Supplied records:

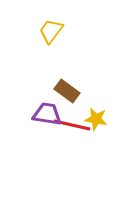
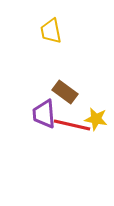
yellow trapezoid: rotated 48 degrees counterclockwise
brown rectangle: moved 2 px left, 1 px down
purple trapezoid: moved 3 px left; rotated 104 degrees counterclockwise
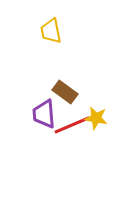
yellow star: moved 1 px up
red line: rotated 36 degrees counterclockwise
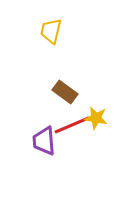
yellow trapezoid: rotated 24 degrees clockwise
purple trapezoid: moved 27 px down
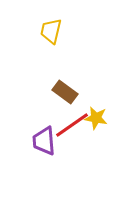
red line: rotated 12 degrees counterclockwise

Instruction:
Output every line of the data above as a JSON list of strings, one string per line, with blank lines left out. Don't include the pictures.

Reply:
[
  "yellow trapezoid: rotated 48 degrees counterclockwise",
  "brown rectangle: moved 2 px left, 1 px down",
  "purple trapezoid: moved 3 px left; rotated 104 degrees counterclockwise",
  "yellow star: moved 1 px up",
  "red line: rotated 36 degrees counterclockwise",
  "yellow trapezoid: rotated 24 degrees clockwise",
  "purple trapezoid: moved 27 px down",
  "red line: rotated 12 degrees counterclockwise"
]